» WHAT THE TASK REQUIRES:
If an entry below holds a picture, leave the picture out and print the rest exactly.

(Content revision data)

________________________________________

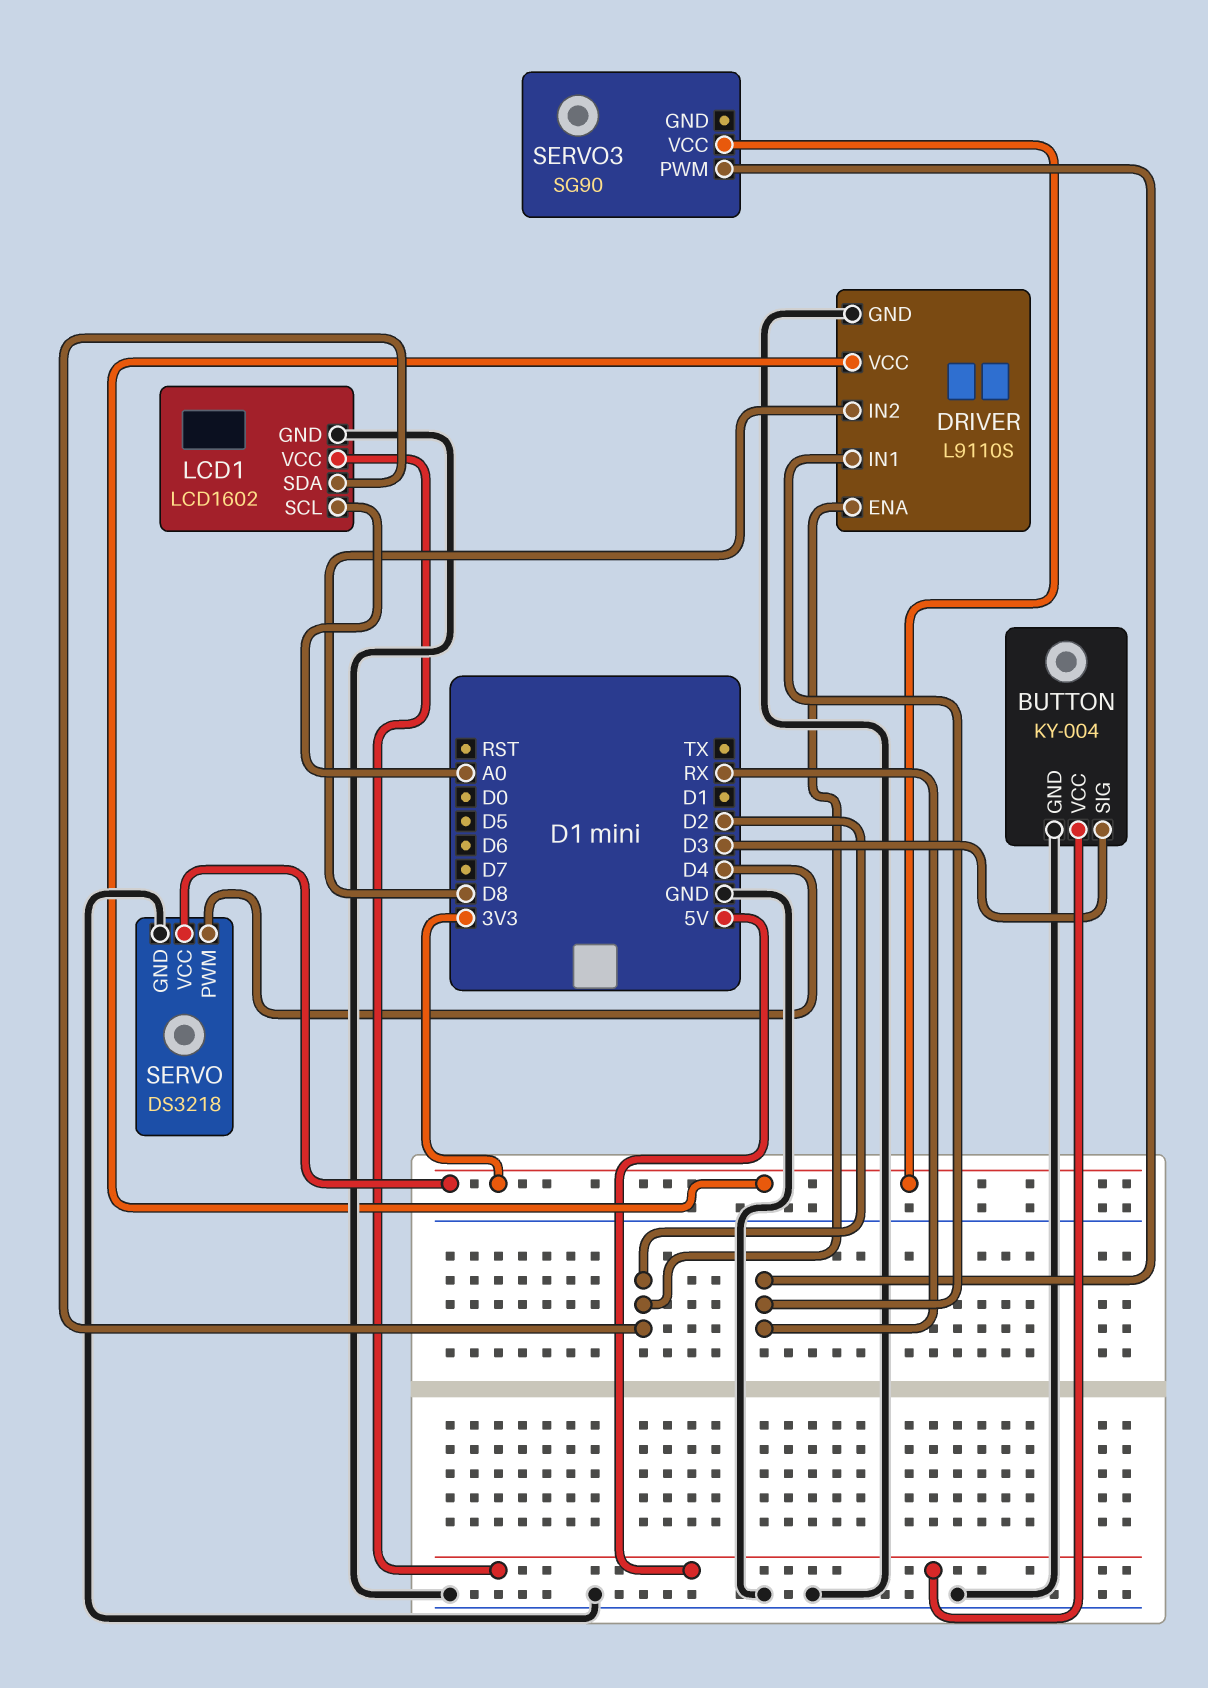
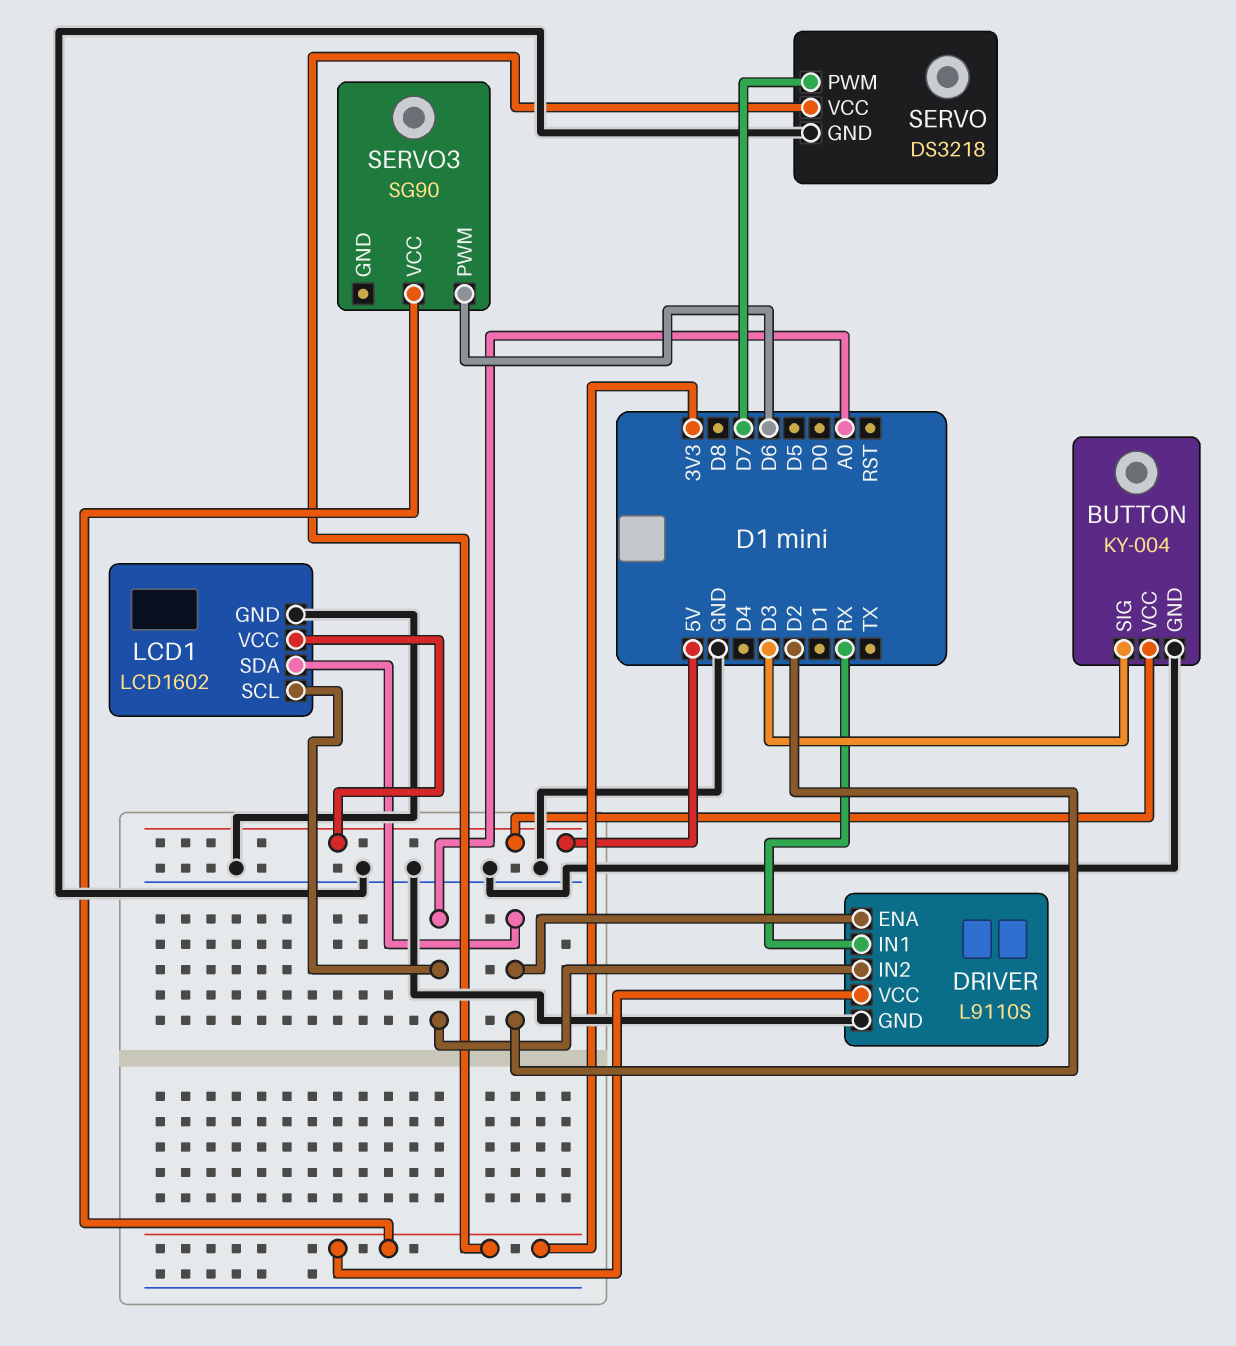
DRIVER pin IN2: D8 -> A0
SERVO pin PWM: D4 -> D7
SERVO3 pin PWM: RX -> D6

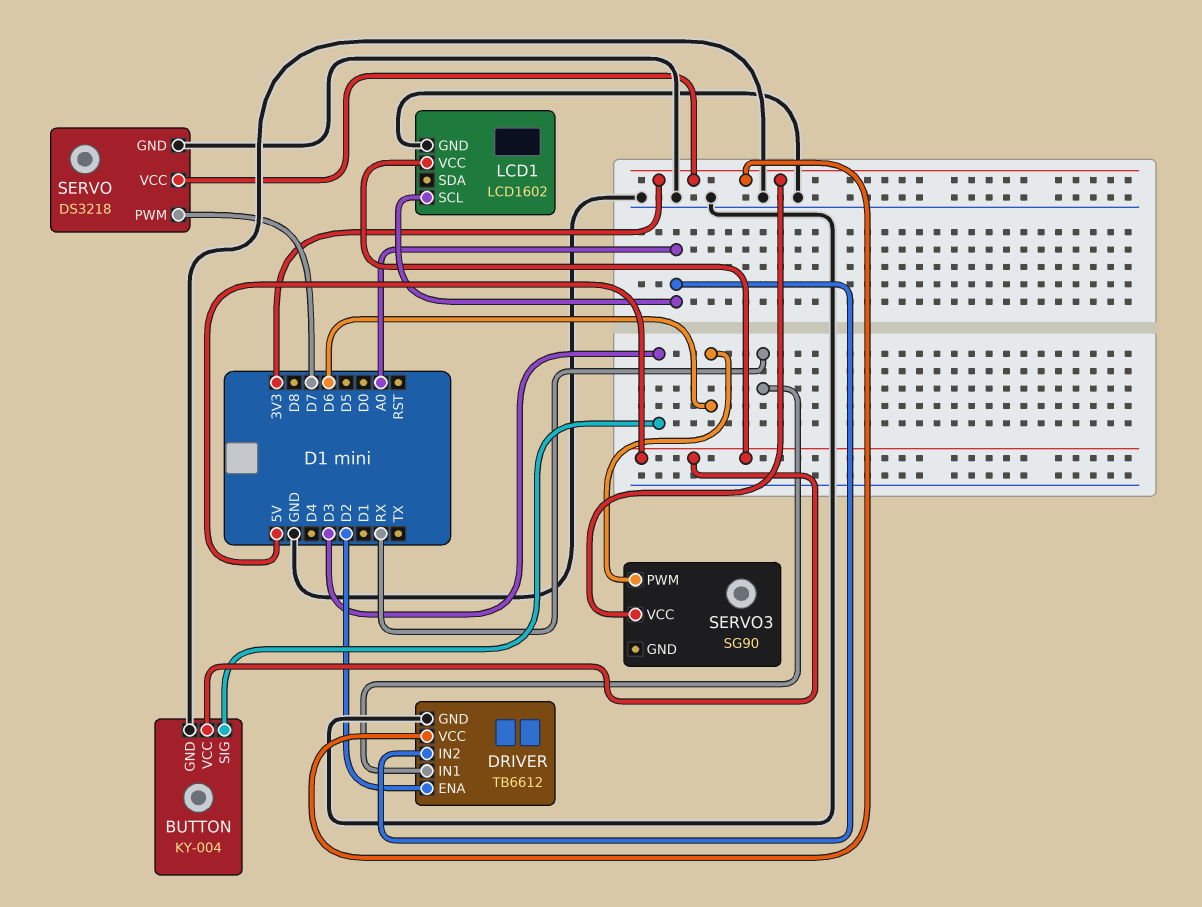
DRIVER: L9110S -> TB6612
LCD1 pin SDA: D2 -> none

________________________________________

» EXPECTED ANSWER:
DRIVER pin IN2: D8 -> A0
SERVO pin PWM: D4 -> D7
SERVO3 pin PWM: RX -> D6

DRIVER: L9110S -> TB6612
LCD1 pin SDA: D2 -> none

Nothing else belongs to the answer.